▶ **GOAL OF THE EXERCISE**
Nothing but the lines from the one containing "[514, 273, 541, 320]" through the end of the data below may appear in the response, each one exact.

━━━ SUPPLIED DATA ━━━

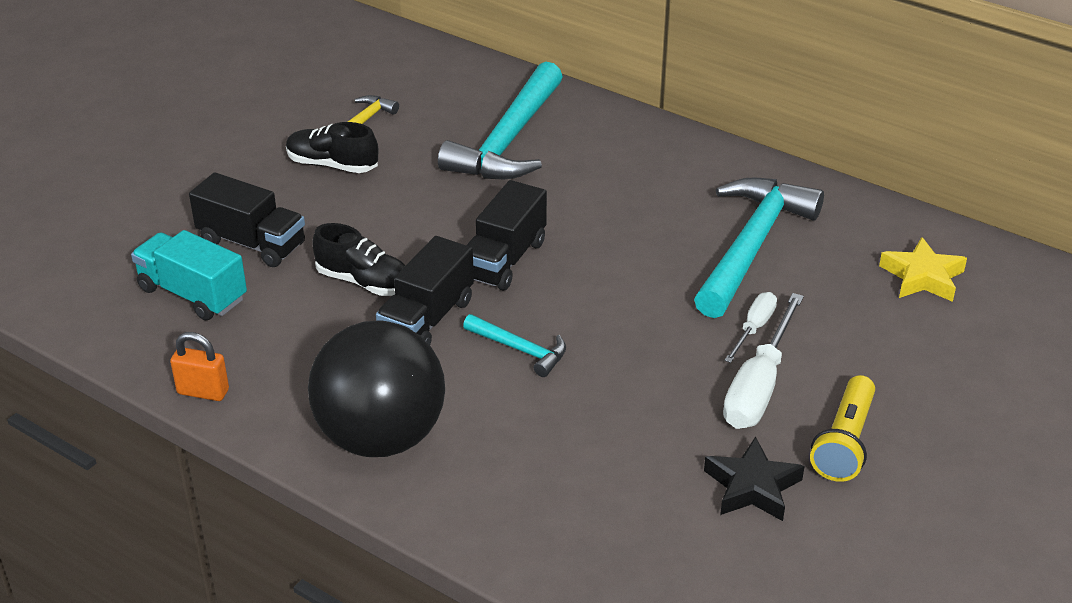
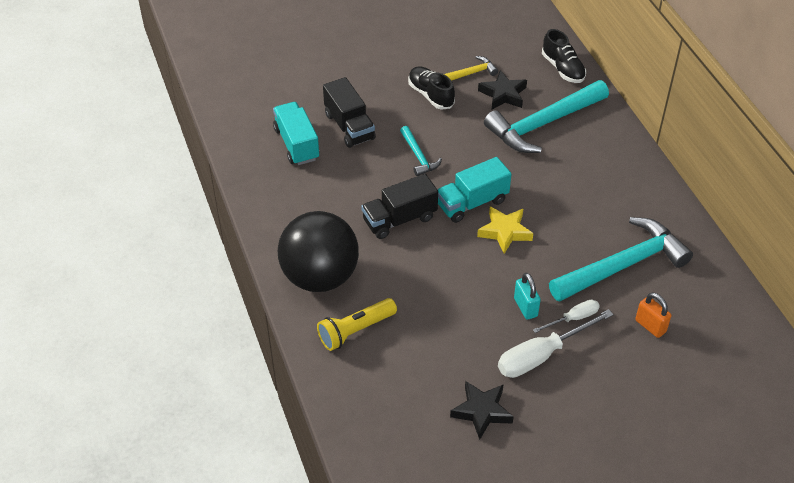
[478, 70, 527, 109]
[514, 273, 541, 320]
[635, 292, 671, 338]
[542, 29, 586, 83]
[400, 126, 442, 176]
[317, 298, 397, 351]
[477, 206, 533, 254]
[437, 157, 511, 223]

━━━

▶ **RESULT OF THE EXERCISE**
[514, 273, 541, 320]
[635, 292, 671, 338]
[542, 29, 586, 83]
[400, 126, 442, 176]
[317, 298, 397, 351]
[477, 206, 533, 254]
[437, 157, 511, 223]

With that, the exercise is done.